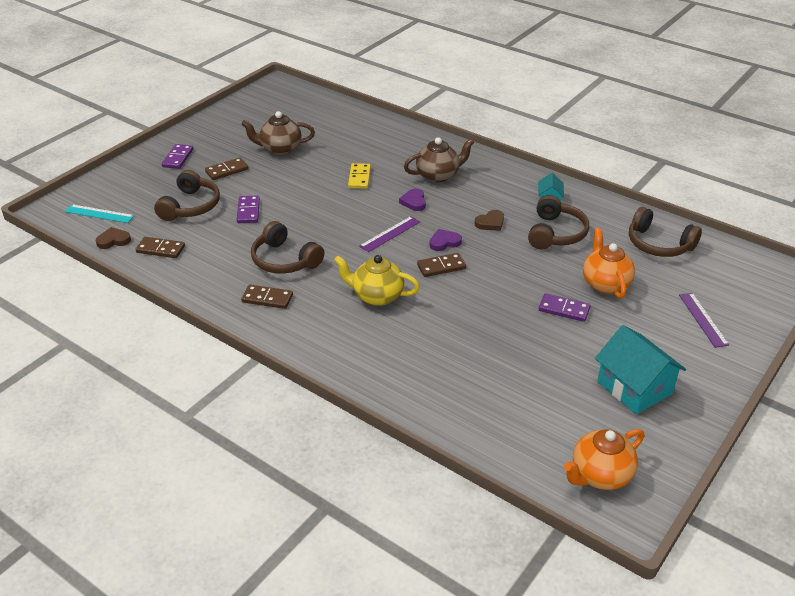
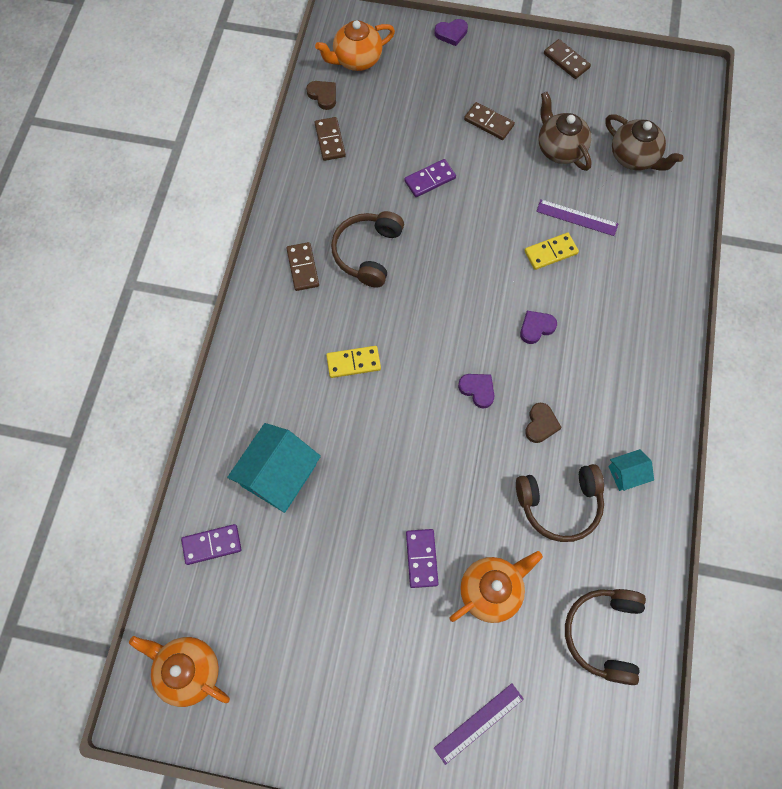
camera: 65 degrees right, 30 degrees up
(99, 214) = (356, 60): turquoise ruler -> orange teapot
(129, 163) = (451, 33): none -> purple heart
(177, 158) = (485, 68): purple domino -> purple domino (212, 544)
(190, 206) = (409, 126): brown headphones -> none
(376, 296) = (353, 362): yellow teapot -> yellow domino
(390, 234) = (463, 329): purple ruler -> purple ruler (577, 217)
(438, 175) = (604, 331): brown teapot -> brown teapot (634, 157)
(441, 267) = (432, 404): brown domino -> brown domino (566, 61)
(490, 223) = (541, 424): brown heart -> brown heart turned 105 degrees counterclockwise
(634, 387) = (327, 672): turquoise house -> turquoise house (278, 475)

§ §

» **Exercise aim**
Could you output every record above exactly as it appears, without the pictures?

» **Exercise answer**
camera: 65 degrees right, 30 degrees up
(99, 214) = (356, 60): turquoise ruler -> orange teapot
(129, 163) = (451, 33): none -> purple heart
(177, 158) = (485, 68): purple domino -> purple domino (212, 544)
(190, 206) = (409, 126): brown headphones -> none
(376, 296) = (353, 362): yellow teapot -> yellow domino
(390, 234) = (463, 329): purple ruler -> purple ruler (577, 217)
(438, 175) = (604, 331): brown teapot -> brown teapot (634, 157)
(441, 267) = (432, 404): brown domino -> brown domino (566, 61)
(490, 223) = (541, 424): brown heart -> brown heart turned 105 degrees counterclockwise
(634, 387) = (327, 672): turquoise house -> turquoise house (278, 475)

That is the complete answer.